#### Exercise prompt
Swap every "plastic shutter" in the entries for "vinyl shutter", keeping all other text unchanged and omitting the pictures.

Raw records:
/---
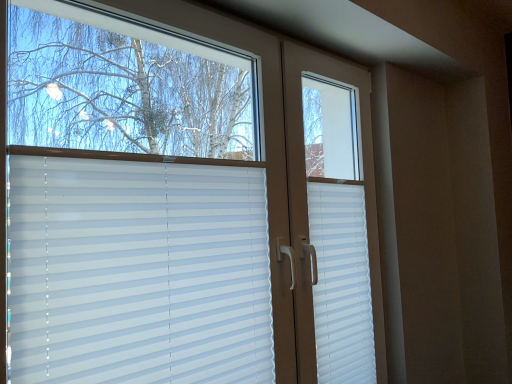
Locate an element on the screen. This screenshot has width=512, height=384. white plastic shutter at right is located at coordinates (341, 284).

The image size is (512, 384). In order to click on white plastic blinds at center in this screenshot , I will do `click(184, 202)`.

Locate an element on the screen. The height and width of the screenshot is (384, 512). white plastic shutter at right is located at coordinates (341, 284).

Is white plastic shutter at right surrounded by white plastic blinds at center?

No, white plastic shutter at right is not surrounded by white plastic blinds at center.

Identify the location of shutter beneath the white plastic blinds at center (from a real-world perspective). This screenshot has height=384, width=512. (341, 284).

Does white plastic blinds at center come in front of white plastic shutter at right?

Yes.

Is point (139, 202) closer or farther from the camera than point (350, 307)?

Point (139, 202) appears to be closer to the viewer than point (350, 307).

Between point (359, 169) and point (340, 246), which one is positioned behind?

The point (359, 169) is farther from the camera.

Which object is wider, white plastic blinds at center or white plastic shutter at right?

Wider between the two is white plastic blinds at center.

Which is correct: white plastic blinds at center is inside white plastic shutter at right, or outside of it?

white plastic blinds at center is not inside white plastic shutter at right, it's outside.

Is white plastic blinds at center in contact with white plastic shutter at right?

No.

Which is behind, white plastic shutter at right or white plastic blinds at center?

white plastic shutter at right is further from the camera.

You are a GUI agent. You are given a task and a screenshot of the screen. Output one action in this format:
    pyautogui.click(x=<x>, y=<y>)
    Task: Click on the window blind that is in front of the white plastic shutter at right
    The image size is (512, 384).
    Given the screenshot: What is the action you would take?
    pyautogui.click(x=138, y=273)

Is white plastic shutter at right wider than white plastic blinds at center?

No.

Is white plastic blinds at center touching white plastic blinds at center?

They are not placed beside each other.

Based on the photo, considering the sizes of objects white plastic blinds at center and white plastic blinds at center in the image provided, who is smaller, white plastic blinds at center or white plastic blinds at center?

white plastic blinds at center is smaller.

From the image's perspective, does white plastic blinds at center appear lower than white plastic blinds at center?

Yes, from the image's perspective, white plastic blinds at center is below white plastic blinds at center.

Considering the points (15, 206) and (324, 291), which point is behind, point (15, 206) or point (324, 291)?

Point (324, 291)

Looking at their sizes, would you say white plastic blinds at center is wider or thinner than white plastic blinds at center?

In the image, white plastic blinds at center appears to be wider than white plastic blinds at center.

Does point (108, 5) come in front of point (19, 171)?

No.

From the image's perspective, between white plastic blinds at center and white plastic blinds at center, who is located below?

white plastic blinds at center, from the image's perspective.

In the scene shown: Looking at their sizes, would you say white plastic shutter at right is wider or thinner than white plastic blinds at center?

Clearly, white plastic shutter at right has less width compared to white plastic blinds at center.

From the picture: Are white plastic shutter at right and white plastic blinds at center beside each other?

There is a gap between white plastic shutter at right and white plastic blinds at center.

Considering the relative sizes of white plastic shutter at right and white plastic blinds at center in the image provided, is white plastic shutter at right shorter than white plastic blinds at center?

Indeed, white plastic shutter at right has a lesser height compared to white plastic blinds at center.

From a real-world perspective, which object stands above the other?

white plastic blinds at center.

Image resolution: width=512 pixels, height=384 pixels. What are the coordinates of `shutter beneath the white plastic blinds at center (from a real-world perspective)` in the screenshot? It's located at (341, 284).

In order to click on shutter that is below the white plastic blinds at center (from the image's perspective) in this screenshot , I will do `click(341, 284)`.

In the scene shown: From the image, which object appears to be nearer to white plastic blinds at center, white plastic blinds at center or white plastic shutter at right?

white plastic blinds at center.

Which object lies nearer to the anchor point white plastic blinds at center, white plastic shutter at right or white plastic blinds at center?

Based on the image, white plastic blinds at center appears to be nearer to white plastic blinds at center.

From the image, which object appears to be nearer to white plastic shutter at right, white plastic blinds at center or white plastic blinds at center?

Based on the image, white plastic blinds at center appears to be nearer to white plastic shutter at right.

Based on their spatial positions, is white plastic shutter at right or white plastic blinds at center closer to white plastic blinds at center?

white plastic blinds at center lies closer to white plastic blinds at center than the other object.

From the image, which object appears to be farther from white plastic blinds at center, white plastic blinds at center or white plastic shutter at right?

white plastic shutter at right is further to white plastic blinds at center.

Looking at the image, which one is located further to white plastic shutter at right, white plastic blinds at center or white plastic blinds at center?

white plastic blinds at center is positioned further to the anchor white plastic shutter at right.

Find the location of a particular element. The height and width of the screenshot is (384, 512). window blind located between white plastic blinds at center and white plastic shutter at right in the depth direction is located at coordinates (138, 273).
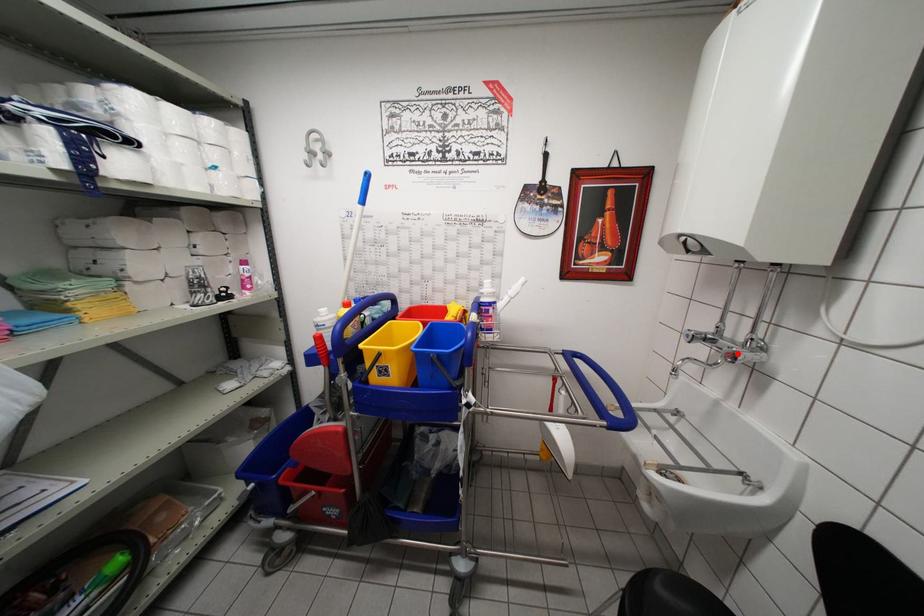
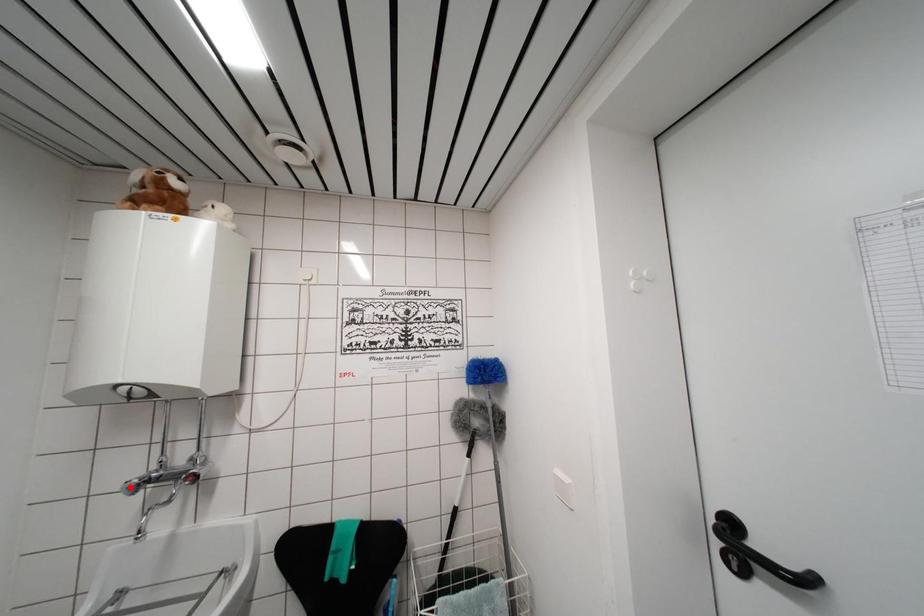
I am providing you with two images of the same scene from different viewpoints. A red point is marked on the first image and another point is marked on the second image. Do the highlighted points in image1 and image2 indicate the same real-world spot?

No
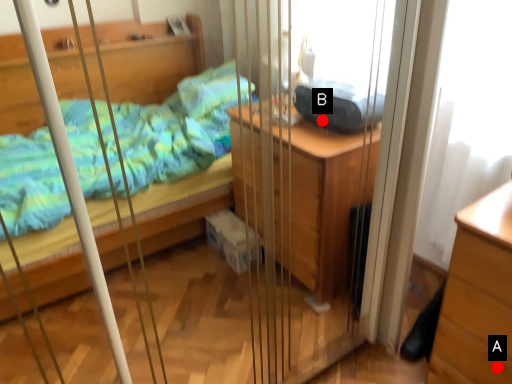
Question: Two points are circled on the image, labeled by A and B beside each circle. Which point is farther from the camera taking this photo?

Choices:
 (A) A is further
 (B) B is further

Answer: (B)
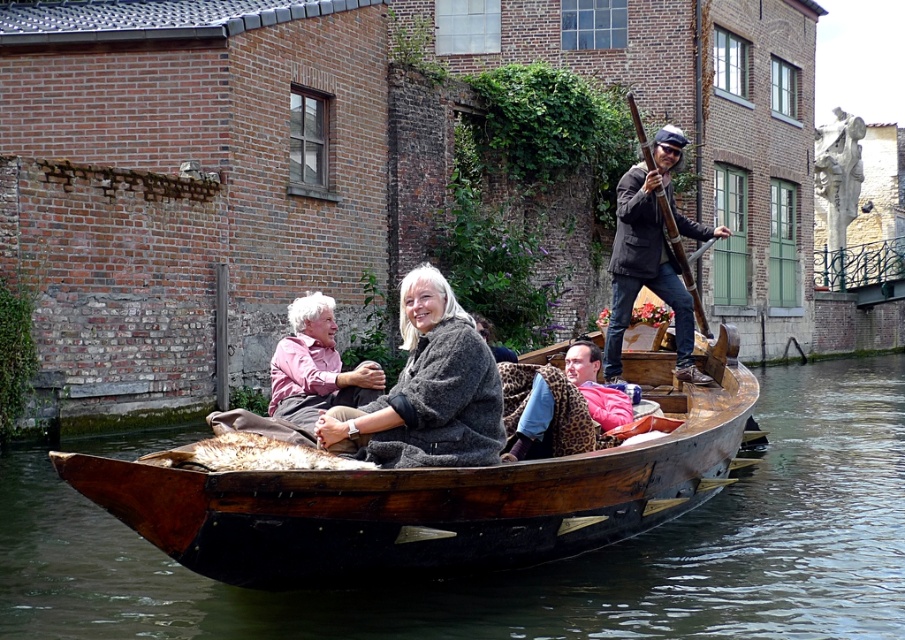
Question: Which object is the closest to the matte pink shirt at center?

Choices:
 (A) fuzzy gray sweater at center
 (B) wooden canoe at center

Answer: (A)

Question: Can you confirm if wooden canoe at center is positioned to the right of leopard print jacket at center?

Choices:
 (A) no
 (B) yes

Answer: (A)

Question: Estimate the real-world distances between objects in this image. Which object is closer to the dark brown leather jacket at upper right?

Choices:
 (A) matte pink shirt at center
 (B) wooden canoe at center
 (C) fuzzy gray sweater at center

Answer: (B)

Question: Does wooden canoe at center come in front of dark brown leather jacket at upper right?

Choices:
 (A) no
 (B) yes

Answer: (B)

Question: Is wooden canoe at center smaller than matte pink shirt at center?

Choices:
 (A) yes
 (B) no

Answer: (B)

Question: Which object is farther from the camera taking this photo?

Choices:
 (A) fuzzy gray sweater at center
 (B) dark brown leather jacket at upper right

Answer: (B)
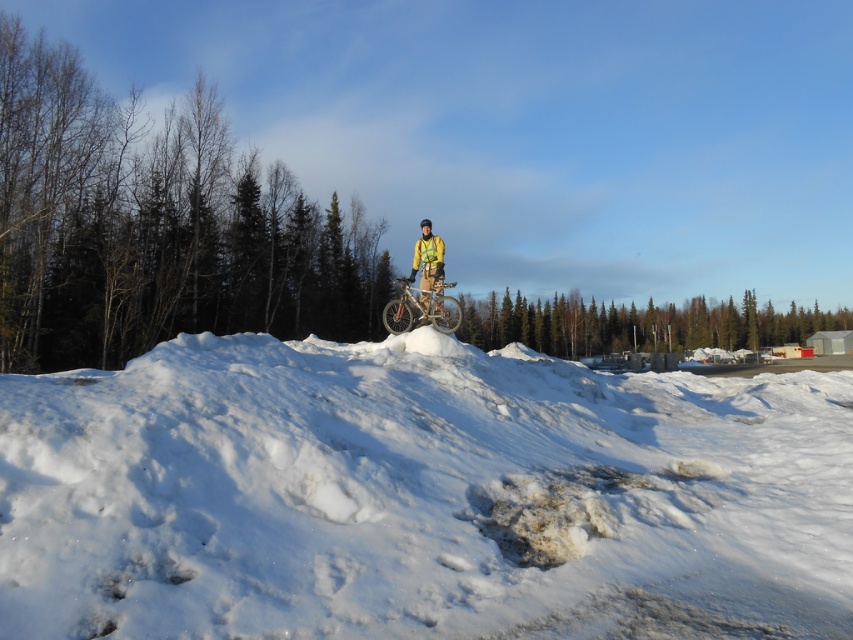
Can you confirm if silver metallic bicycle at center is positioned below yellow fabric jacket at center?

Incorrect, silver metallic bicycle at center is not positioned below yellow fabric jacket at center.

The image size is (853, 640). I want to click on silver metallic bicycle at center, so click(422, 308).

Image resolution: width=853 pixels, height=640 pixels. I want to click on silver metallic bicycle at center, so click(422, 308).

Can you confirm if white fluffy snow at center is wider than silver metallic bicycle at center?

Yes, white fluffy snow at center is wider than silver metallic bicycle at center.

Does white fluffy snow at center have a lesser width compared to silver metallic bicycle at center?

No, white fluffy snow at center is not thinner than silver metallic bicycle at center.

What do you see at coordinates (419, 497) in the screenshot?
I see `white fluffy snow at center` at bounding box center [419, 497].

Find the location of `white fluffy snow at center`. white fluffy snow at center is located at coordinates (419, 497).

Measure the distance between point (177, 355) and camera.

Point (177, 355) and camera are 7.40 meters apart from each other.

Between point (306, 460) and point (424, 296), which one is positioned behind?

The point (424, 296) is more distant.

Identify the location of white fluffy snow at center. (419, 497).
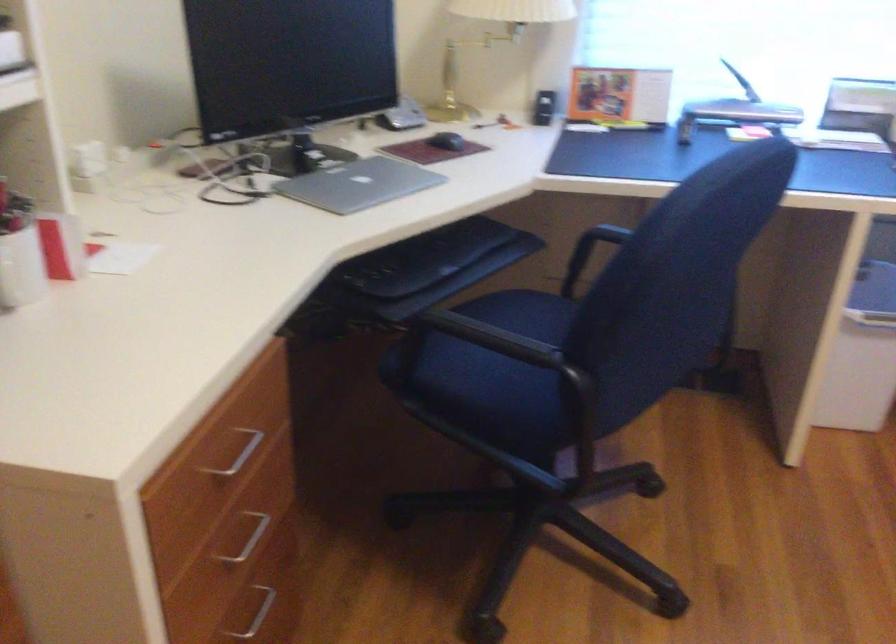
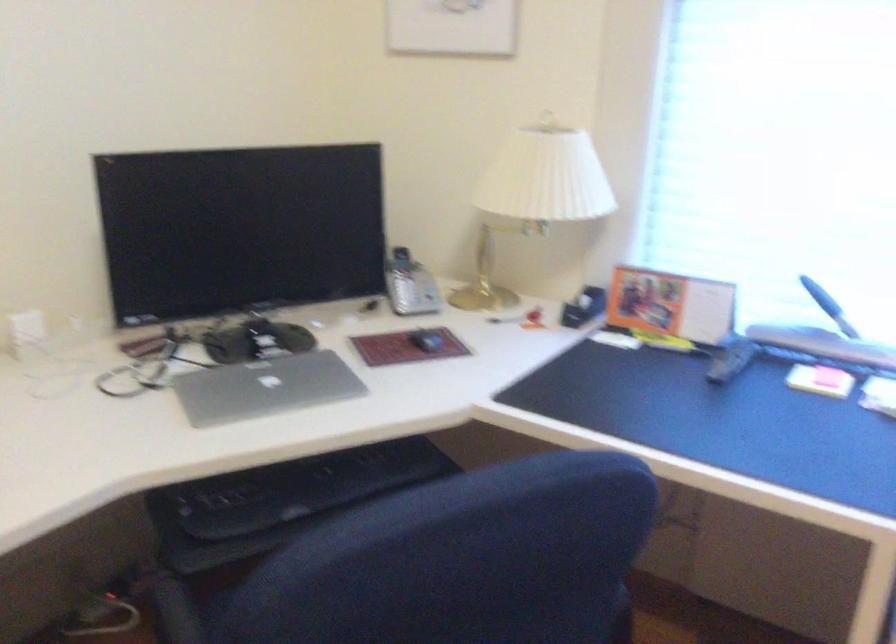
In the second image, find the point that corresponds to pixel 362 184 in the first image.

(264, 386)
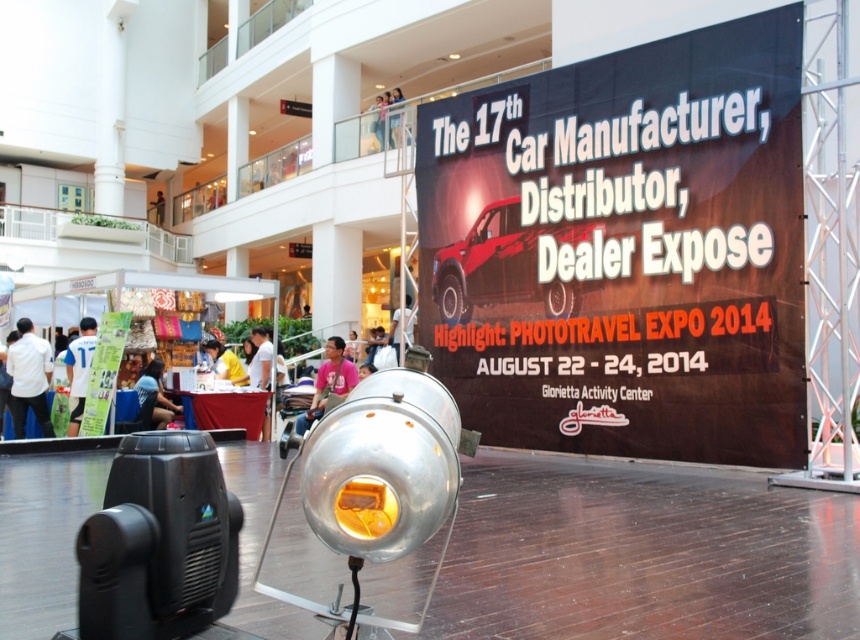
You are a photographer at the event and need to adjust your camera settings to capture both the white shirt at lower left and the blue fabric shirt at center. Which shirt should you focus on first to ensure proper exposure, considering their positions?

The white shirt at lower left should be focused on first because it is located above the blue fabric shirt at center, so it will be in the foreground and require proper exposure first.

You are a photographer setting up equipment in the event space. You need to position a camera on a tripod so that it can capture both the matte black banner at upper right and the light blue jeans at upper center in the frame. Considering their heights, which object will appear larger in the photo?

The matte black banner at upper right will appear larger in the photo because it has a greater height compared to the light blue jeans at upper center.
\---
#### Task output
Locate an element on the screen. This screenshot has width=512, height=384. white vinyl shutter at right is located at coordinates (341, 284).

The image size is (512, 384). In order to click on white plastic blinds at center in this screenshot , I will do `click(184, 202)`.

Locate an element on the screen. The height and width of the screenshot is (384, 512). white vinyl shutter at right is located at coordinates (341, 284).

Is white vinyl shutter at right surrounded by white plastic blinds at center?

No, white vinyl shutter at right is not surrounded by white plastic blinds at center.

Identify the location of shutter beneath the white plastic blinds at center (from a real-world perspective). This screenshot has height=384, width=512. (341, 284).

Does white plastic blinds at center come in front of white vinyl shutter at right?

Yes.

Is point (139, 202) closer or farther from the camera than point (350, 307)?

Point (139, 202) appears to be closer to the viewer than point (350, 307).

Between point (359, 169) and point (340, 246), which one is positioned behind?

The point (359, 169) is farther from the camera.

Which object is wider, white plastic blinds at center or white vinyl shutter at right?

Wider between the two is white plastic blinds at center.

Which is correct: white plastic blinds at center is inside white vinyl shutter at right, or outside of it?

white plastic blinds at center is not inside white vinyl shutter at right, it's outside.

Is white plastic blinds at center in contact with white vinyl shutter at right?

No.

Which is behind, white vinyl shutter at right or white plastic blinds at center?

white vinyl shutter at right is further from the camera.

You are a GUI agent. You are given a task and a screenshot of the screen. Output one action in this format:
    pyautogui.click(x=<x>, y=<y>)
    Task: Click on the window blind that is in front of the white vinyl shutter at right
    The image size is (512, 384).
    Given the screenshot: What is the action you would take?
    pyautogui.click(x=138, y=273)

Is white vinyl shutter at right wider than white plastic blinds at center?

No.

Is white plastic blinds at center touching white plastic blinds at center?

They are not placed beside each other.

Based on the photo, considering the sizes of objects white plastic blinds at center and white plastic blinds at center in the image provided, who is smaller, white plastic blinds at center or white plastic blinds at center?

white plastic blinds at center is smaller.

From the image's perspective, does white plastic blinds at center appear lower than white plastic blinds at center?

Yes, from the image's perspective, white plastic blinds at center is below white plastic blinds at center.

Considering the points (15, 206) and (324, 291), which point is behind, point (15, 206) or point (324, 291)?

Point (324, 291)

Looking at their sizes, would you say white plastic blinds at center is wider or thinner than white plastic blinds at center?

In the image, white plastic blinds at center appears to be wider than white plastic blinds at center.

Does point (108, 5) come in front of point (19, 171)?

No.

From the image's perspective, between white plastic blinds at center and white plastic blinds at center, who is located below?

white plastic blinds at center, from the image's perspective.

In the scene shown: Looking at their sizes, would you say white vinyl shutter at right is wider or thinner than white plastic blinds at center?

Clearly, white vinyl shutter at right has less width compared to white plastic blinds at center.

From the picture: Are white vinyl shutter at right and white plastic blinds at center beside each other?

There is a gap between white vinyl shutter at right and white plastic blinds at center.

Considering the relative sizes of white vinyl shutter at right and white plastic blinds at center in the image provided, is white vinyl shutter at right shorter than white plastic blinds at center?

Indeed, white vinyl shutter at right has a lesser height compared to white plastic blinds at center.

From a real-world perspective, which object stands above the other?

white plastic blinds at center.

Image resolution: width=512 pixels, height=384 pixels. What are the coordinates of `shutter beneath the white plastic blinds at center (from a real-world perspective)` in the screenshot? It's located at (341, 284).

In order to click on shutter that is below the white plastic blinds at center (from the image's perspective) in this screenshot , I will do `click(341, 284)`.

In the scene shown: From the image, which object appears to be nearer to white plastic blinds at center, white plastic blinds at center or white vinyl shutter at right?

white plastic blinds at center.

Which object lies nearer to the anchor point white plastic blinds at center, white vinyl shutter at right or white plastic blinds at center?

Based on the image, white plastic blinds at center appears to be nearer to white plastic blinds at center.

From the image, which object appears to be nearer to white vinyl shutter at right, white plastic blinds at center or white plastic blinds at center?

Based on the image, white plastic blinds at center appears to be nearer to white vinyl shutter at right.

Based on their spatial positions, is white vinyl shutter at right or white plastic blinds at center closer to white plastic blinds at center?

white plastic blinds at center lies closer to white plastic blinds at center than the other object.

From the image, which object appears to be farther from white plastic blinds at center, white plastic blinds at center or white vinyl shutter at right?

white vinyl shutter at right is further to white plastic blinds at center.

Looking at the image, which one is located further to white vinyl shutter at right, white plastic blinds at center or white plastic blinds at center?

white plastic blinds at center is positioned further to the anchor white vinyl shutter at right.

Find the location of a particular element. The height and width of the screenshot is (384, 512). window blind located between white plastic blinds at center and white vinyl shutter at right in the depth direction is located at coordinates (138, 273).
I am providing you with two images of the same scene from different viewpoints. A red point is marked on the first image and another point is marked on the second image. Do the highlighted points in image1 and image2 indicate the same real-world spot?

No
Question: Two points are circled on the image, labeled by A and B beside each circle. Which point is farther from the camera taking this photo?

Choices:
 (A) A is further
 (B) B is further

Answer: (B)
Question: Which object is the closest to the matte pink shirt at center?

Choices:
 (A) fuzzy gray sweater at center
 (B) wooden canoe at center

Answer: (A)

Question: Can you confirm if wooden canoe at center is positioned to the right of leopard print jacket at center?

Choices:
 (A) no
 (B) yes

Answer: (A)

Question: Estimate the real-world distances between objects in this image. Which object is closer to the dark brown leather jacket at upper right?

Choices:
 (A) matte pink shirt at center
 (B) wooden canoe at center
 (C) fuzzy gray sweater at center

Answer: (B)

Question: Does wooden canoe at center come in front of dark brown leather jacket at upper right?

Choices:
 (A) no
 (B) yes

Answer: (B)

Question: Is wooden canoe at center smaller than matte pink shirt at center?

Choices:
 (A) yes
 (B) no

Answer: (B)

Question: Which object is farther from the camera taking this photo?

Choices:
 (A) fuzzy gray sweater at center
 (B) dark brown leather jacket at upper right

Answer: (B)
Can you confirm if silver metallic bicycle at center is positioned below yellow fabric jacket at center?

Incorrect, silver metallic bicycle at center is not positioned below yellow fabric jacket at center.

The image size is (853, 640). I want to click on silver metallic bicycle at center, so click(422, 308).

Image resolution: width=853 pixels, height=640 pixels. I want to click on silver metallic bicycle at center, so click(422, 308).

Can you confirm if white fluffy snow at center is wider than silver metallic bicycle at center?

Yes, white fluffy snow at center is wider than silver metallic bicycle at center.

Does white fluffy snow at center have a lesser width compared to silver metallic bicycle at center?

No, white fluffy snow at center is not thinner than silver metallic bicycle at center.

What do you see at coordinates (419, 497) in the screenshot?
I see `white fluffy snow at center` at bounding box center [419, 497].

Find the location of `white fluffy snow at center`. white fluffy snow at center is located at coordinates (419, 497).

Measure the distance between point (177, 355) and camera.

Point (177, 355) and camera are 7.40 meters apart from each other.

Between point (306, 460) and point (424, 296), which one is positioned behind?

The point (424, 296) is more distant.

Identify the location of white fluffy snow at center. (419, 497).
In the second image, find the point that corresponds to pixel 362 184 in the first image.

(264, 386)
You are a photographer at the event and need to adjust your camera settings to capture both the white shirt at lower left and the blue fabric shirt at center. Which shirt should you focus on first to ensure proper exposure, considering their positions?

The white shirt at lower left should be focused on first because it is located above the blue fabric shirt at center, so it will be in the foreground and require proper exposure first.

You are a photographer setting up equipment in the event space. You need to position a camera on a tripod so that it can capture both the matte black banner at upper right and the light blue jeans at upper center in the frame. Considering their heights, which object will appear larger in the photo?

The matte black banner at upper right will appear larger in the photo because it has a greater height compared to the light blue jeans at upper center.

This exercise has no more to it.